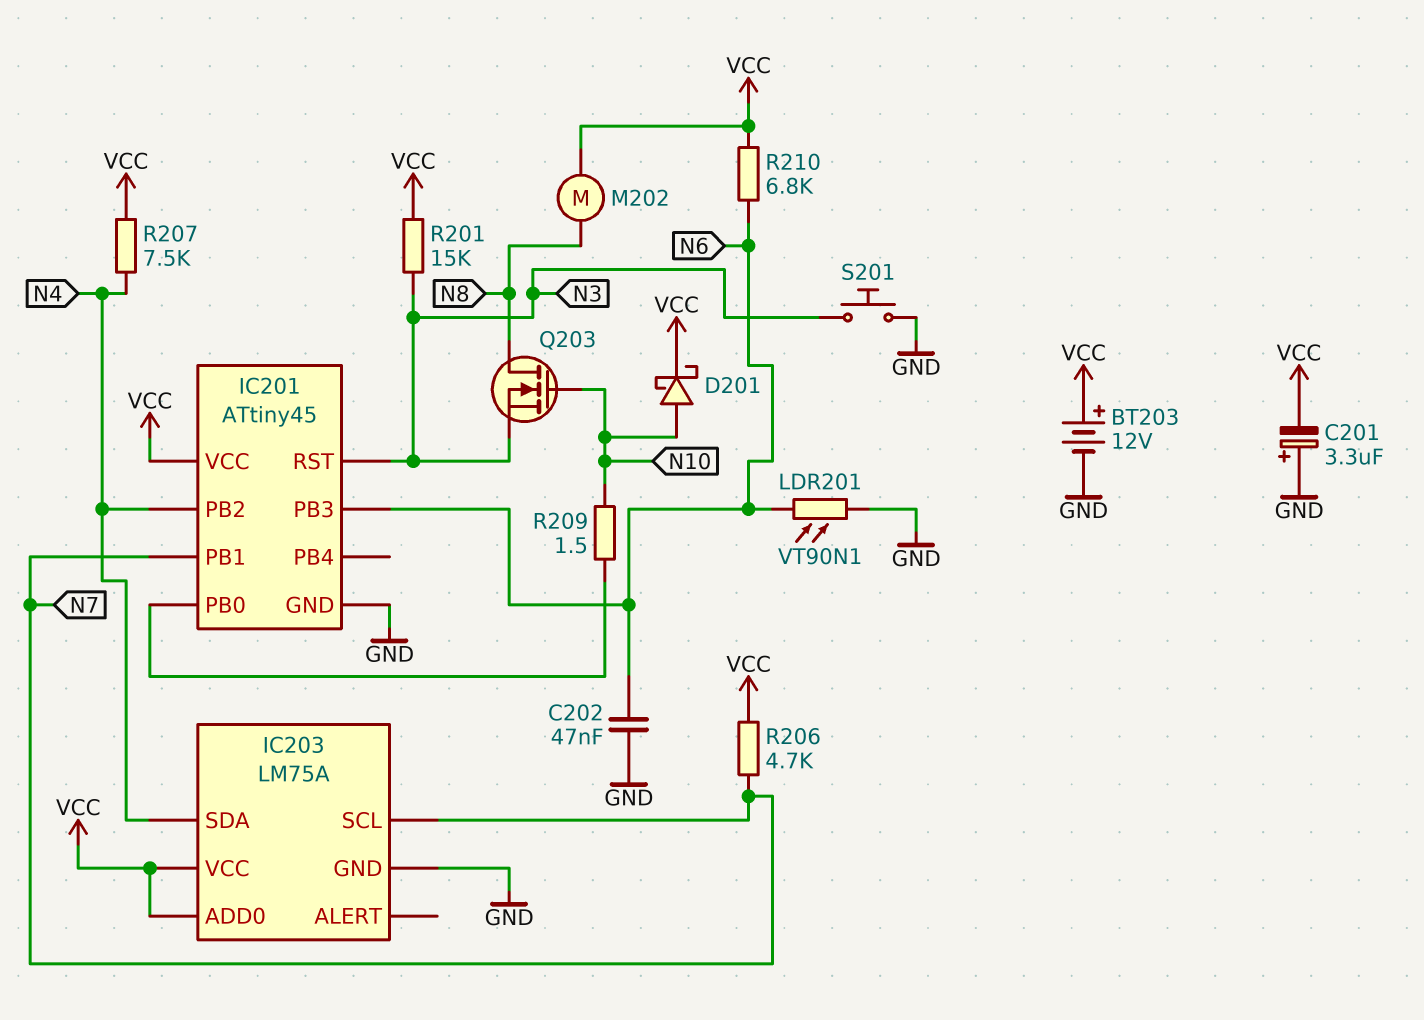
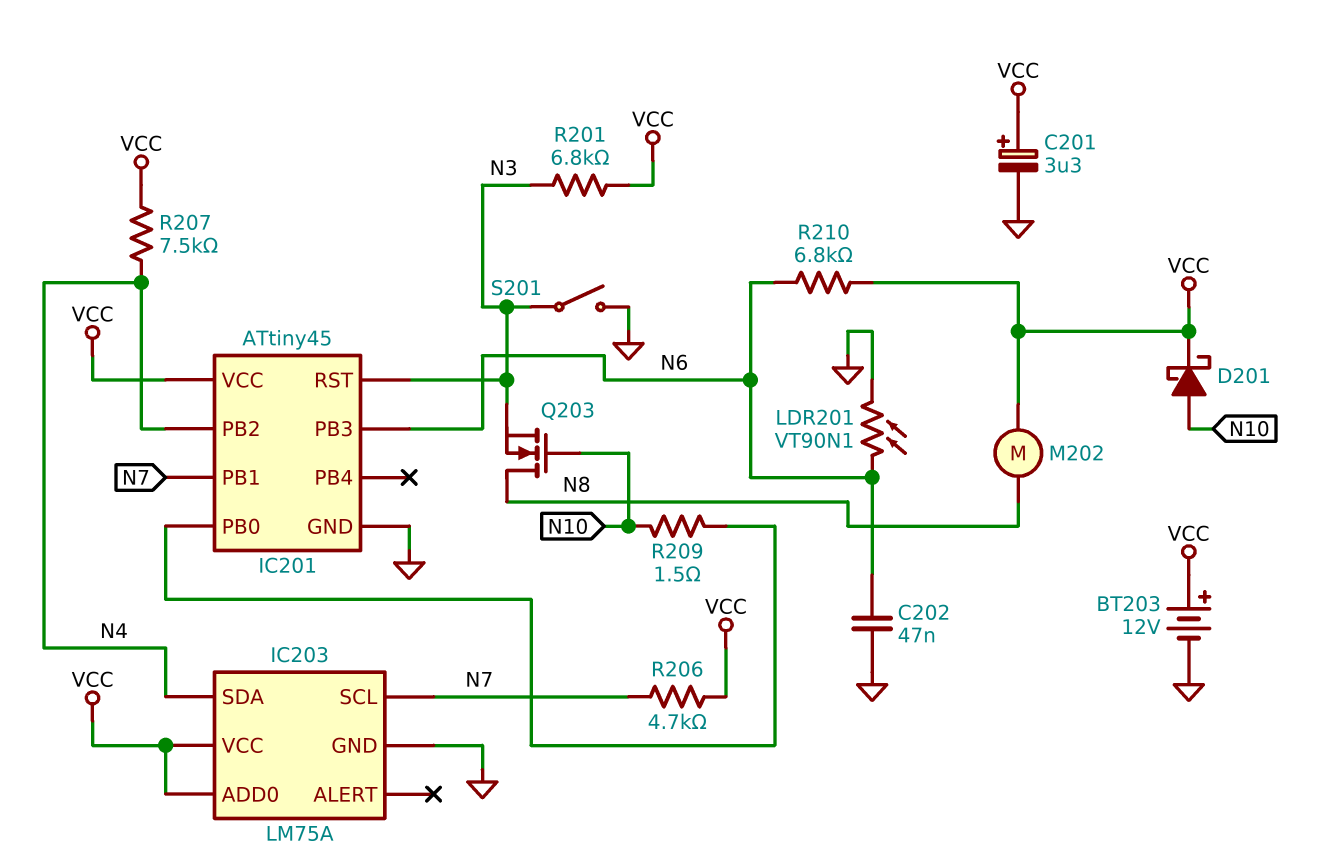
C201: 3.3uF (plus GND, minus VCC) -> 3.3uF (plus VCC, minus GND)
R201: 15k (N3, VCC) -> 6.8k (N3, VCC)
S201: button (GND, N3) -> switch (GND, N3)

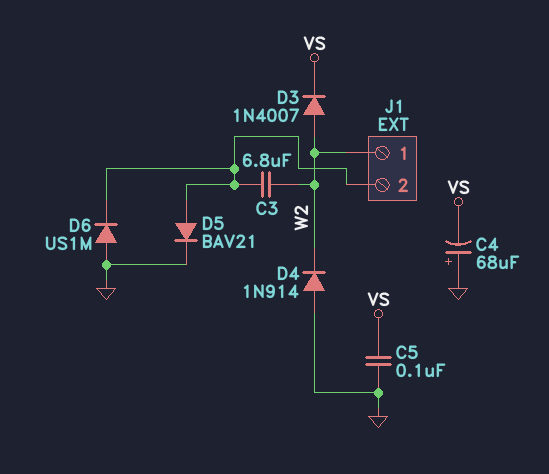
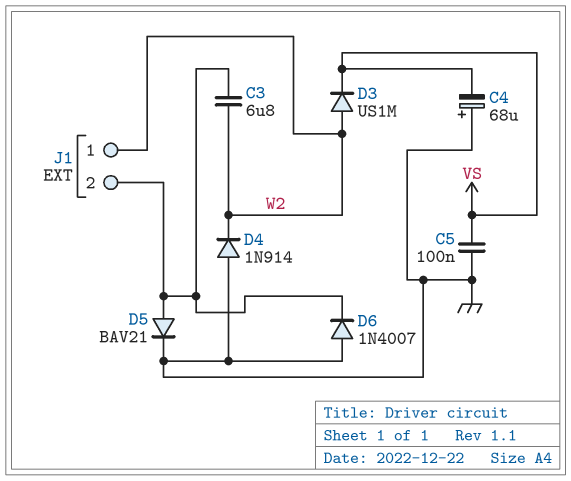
D3: diode 1N4007 (A W2, K VS) -> diode US1M (A W2, K VS)
D6: diode US1M (A GND, K J1/2) -> diode 1N4007 (A GND, K J1/2)

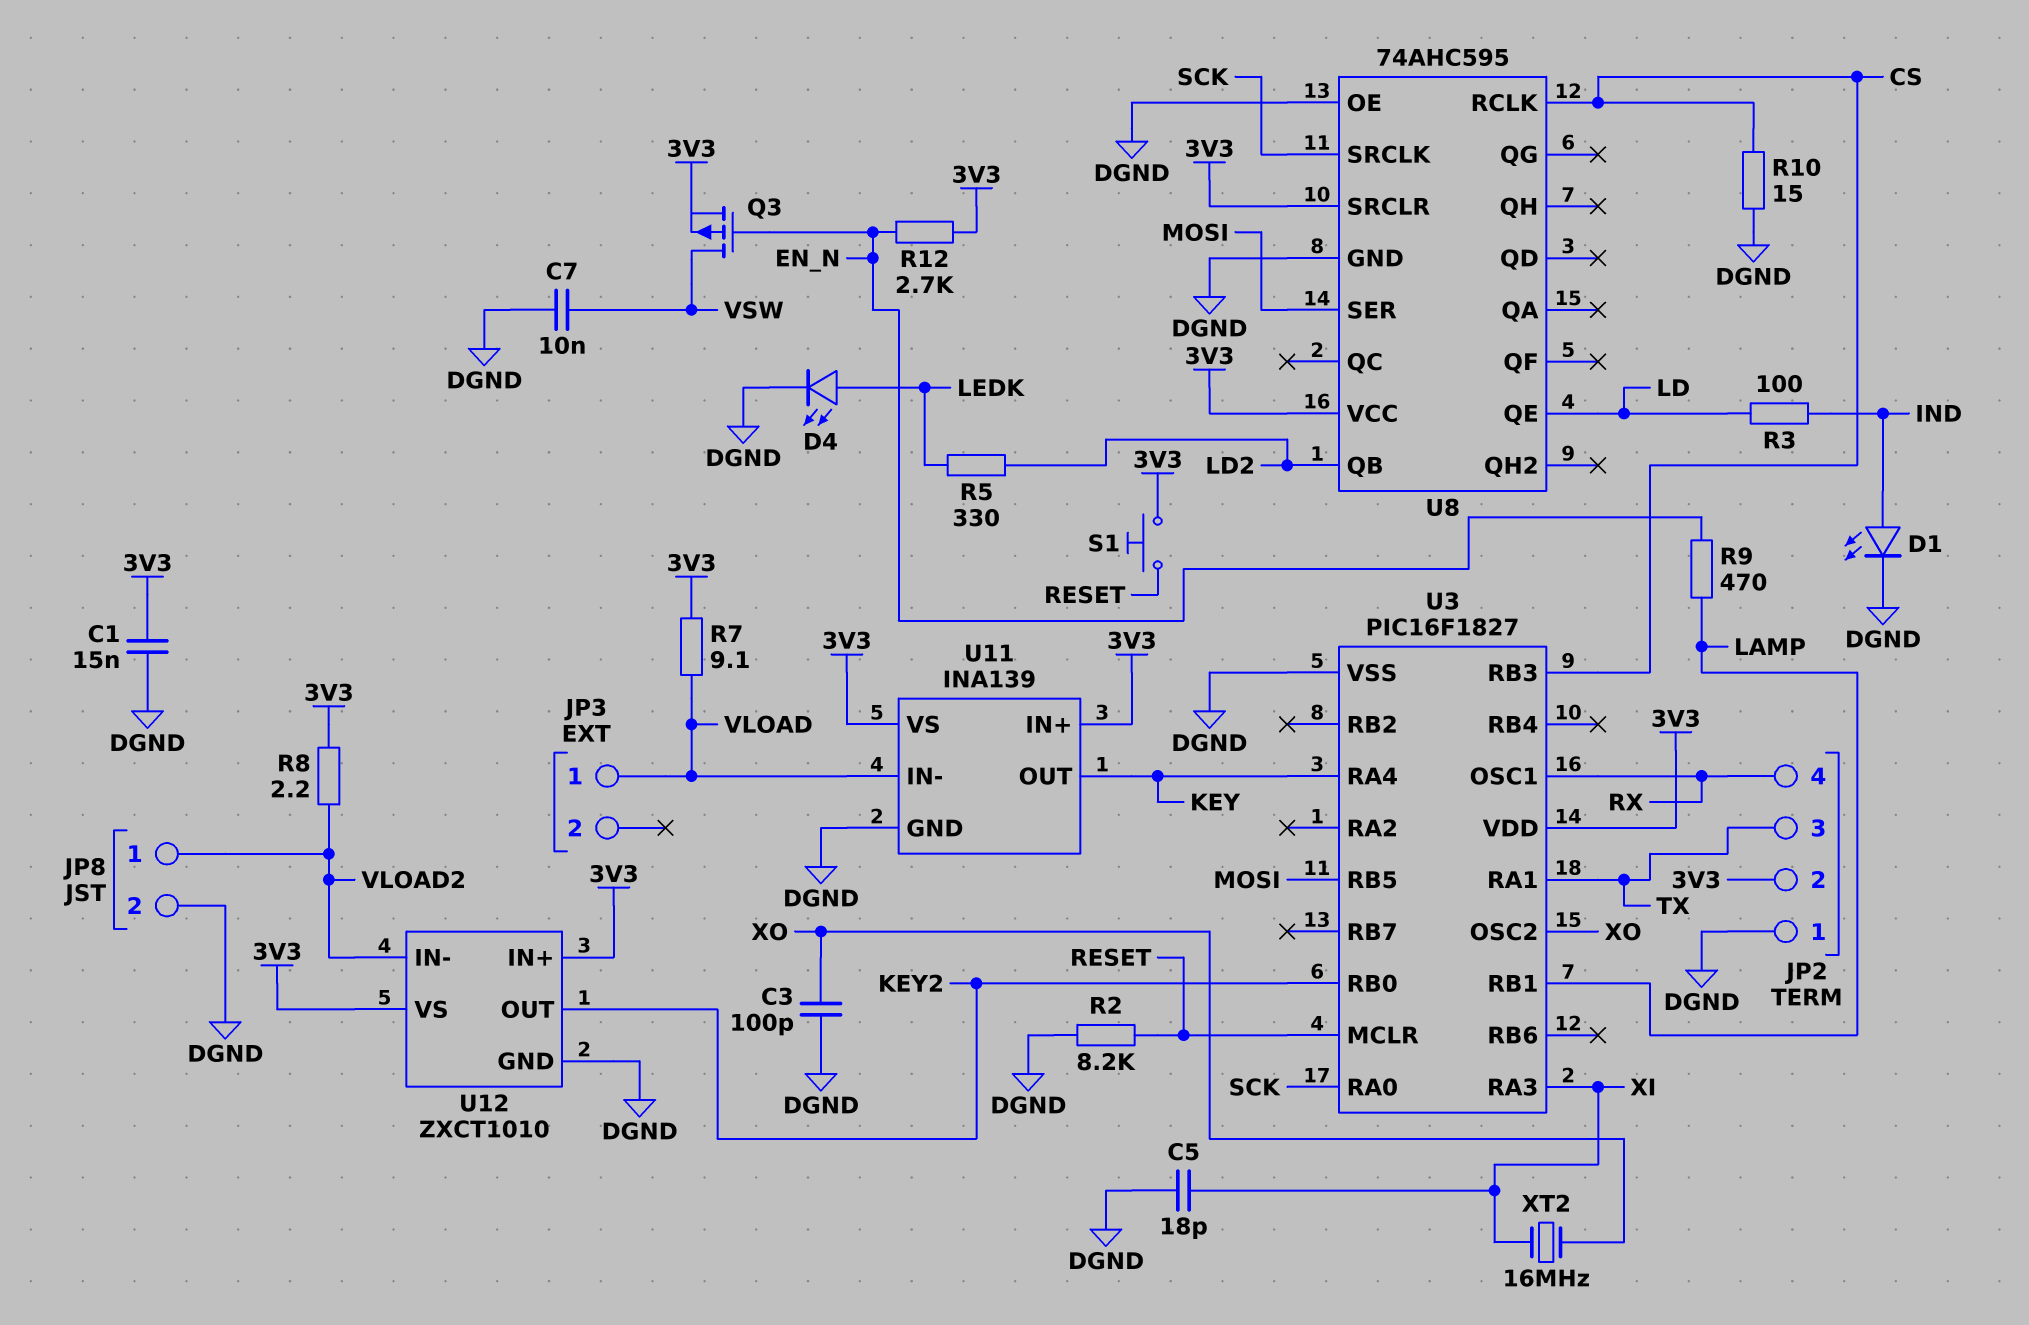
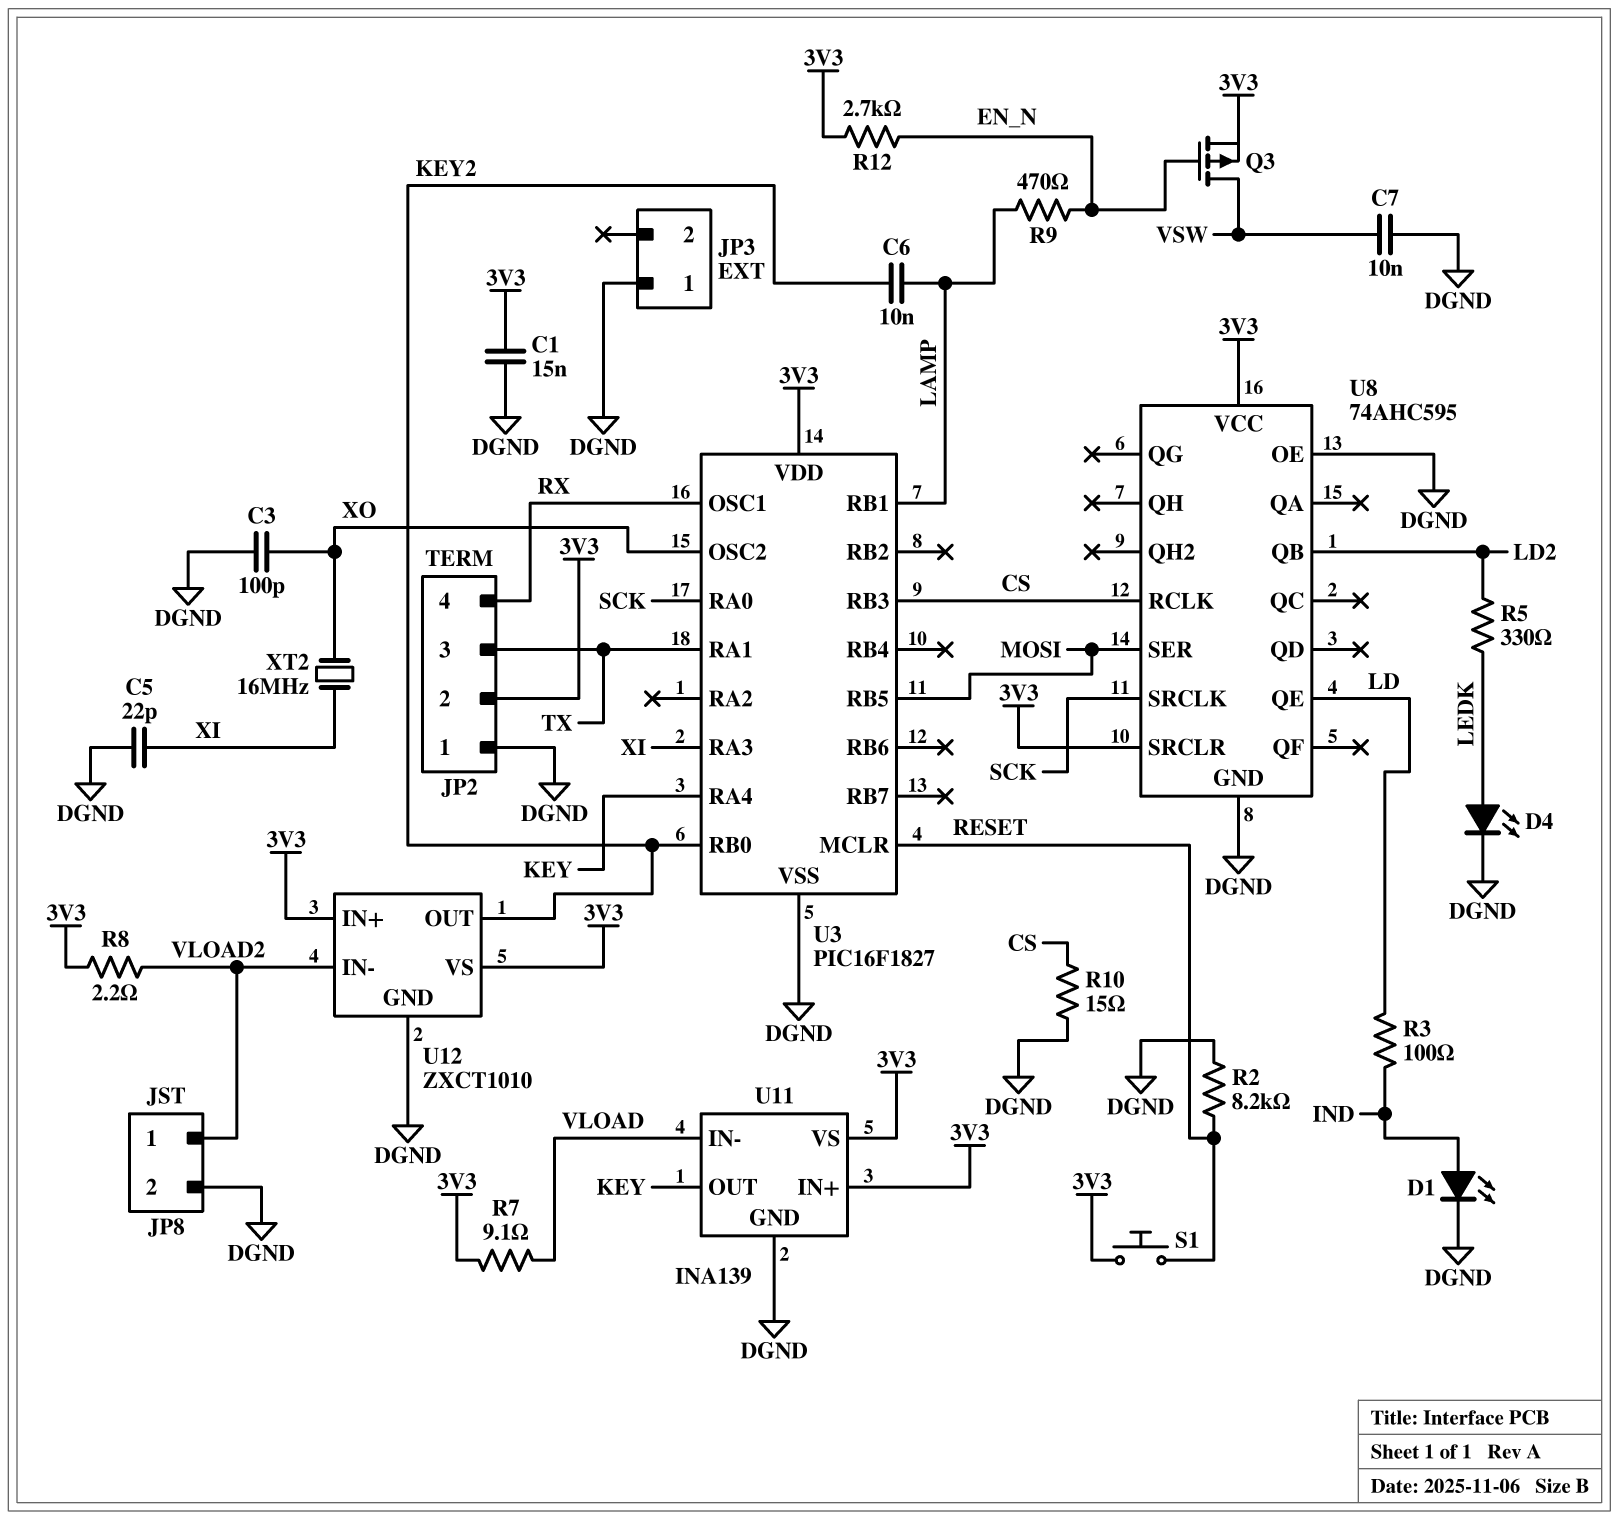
C5: 18pF (DGND, XI) -> 22pF (DGND, XI)
C6: none -> 10nF (KEY2, LAMP)
JP3 pin 1: VLOAD -> DGND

= = =

What the task asks - Write out the listing above exactly, images omitted.

Output below -
C201: 3.3uF (plus GND, minus VCC) -> 3.3uF (plus VCC, minus GND)
R201: 15k (N3, VCC) -> 6.8k (N3, VCC)
S201: button (GND, N3) -> switch (GND, N3)

D3: diode 1N4007 (A W2, K VS) -> diode US1M (A W2, K VS)
D6: diode US1M (A GND, K J1/2) -> diode 1N4007 (A GND, K J1/2)

C5: 18pF (DGND, XI) -> 22pF (DGND, XI)
C6: none -> 10nF (KEY2, LAMP)
JP3 pin 1: VLOAD -> DGND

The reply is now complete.